### Object matching data
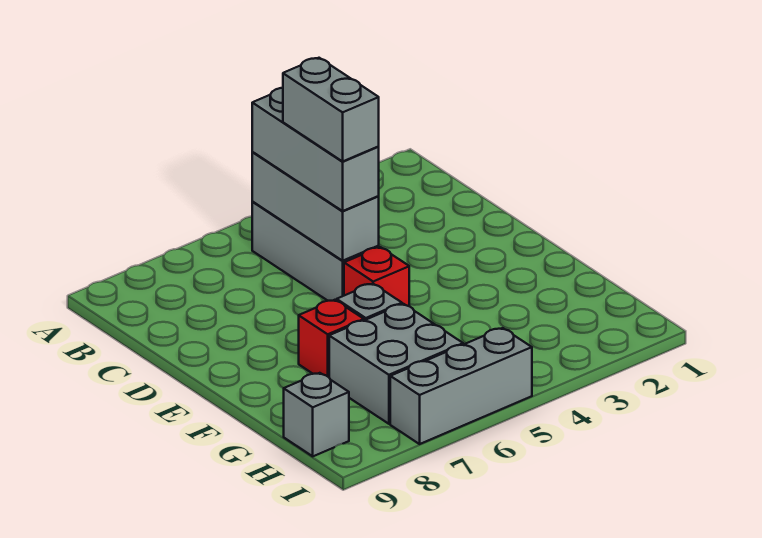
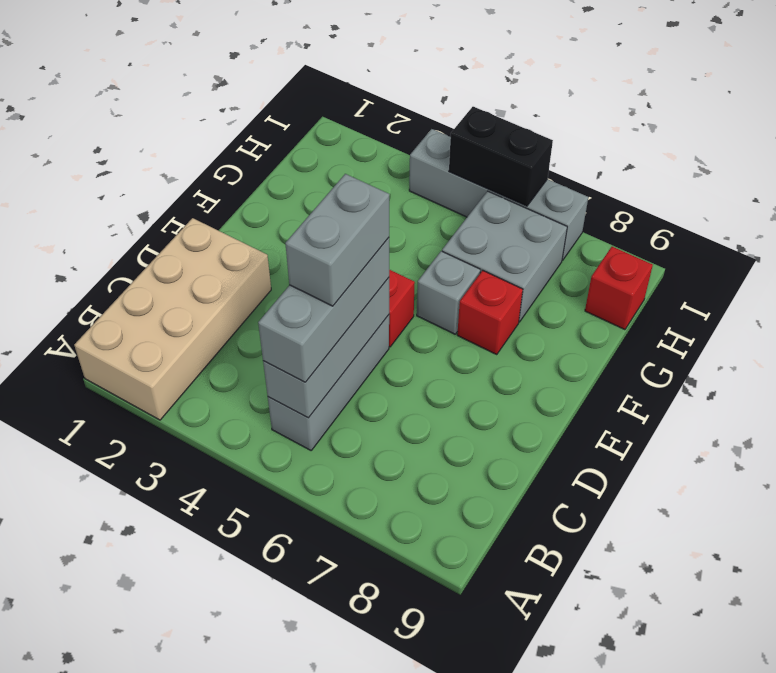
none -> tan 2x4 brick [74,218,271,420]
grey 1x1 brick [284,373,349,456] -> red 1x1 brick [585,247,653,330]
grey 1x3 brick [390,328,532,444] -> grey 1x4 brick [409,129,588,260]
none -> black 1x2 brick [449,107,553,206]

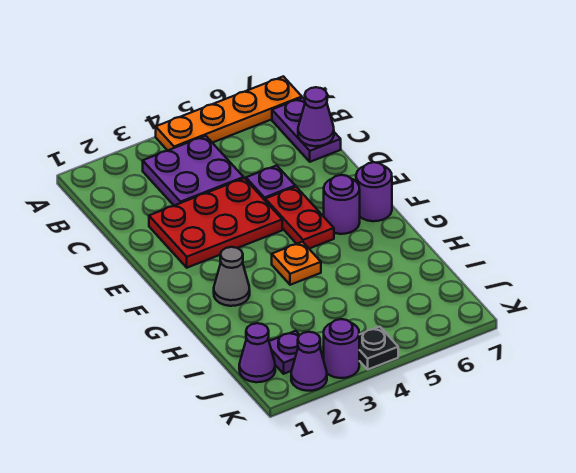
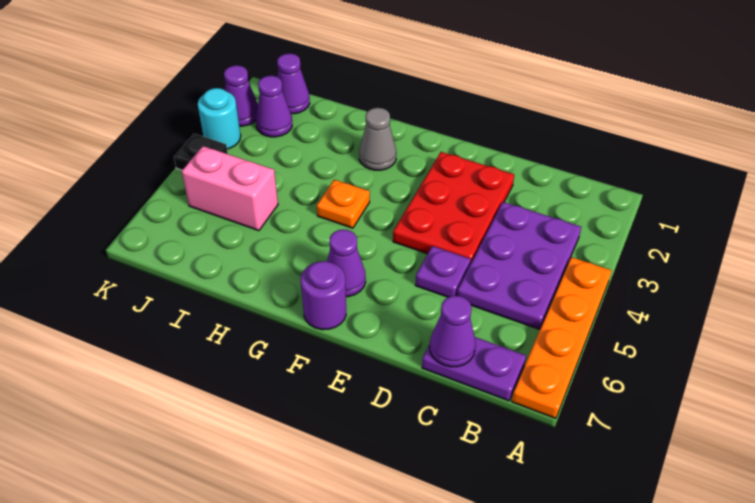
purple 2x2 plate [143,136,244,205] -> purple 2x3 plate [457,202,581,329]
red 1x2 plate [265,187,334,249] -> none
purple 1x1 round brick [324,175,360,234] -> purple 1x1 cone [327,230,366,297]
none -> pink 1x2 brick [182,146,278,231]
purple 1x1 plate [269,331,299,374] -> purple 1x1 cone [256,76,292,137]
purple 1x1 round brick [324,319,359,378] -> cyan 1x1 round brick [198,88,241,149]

### REQUIRED WORK
In the records, locate each line holding the string "purple" and copy it.

### EXERCISE SOLUTION
purple 2x2 plate [143,136,244,205] -> purple 2x3 plate [457,202,581,329]
purple 1x1 round brick [324,175,360,234] -> purple 1x1 cone [327,230,366,297]
purple 1x1 plate [269,331,299,374] -> purple 1x1 cone [256,76,292,137]
purple 1x1 round brick [324,319,359,378] -> cyan 1x1 round brick [198,88,241,149]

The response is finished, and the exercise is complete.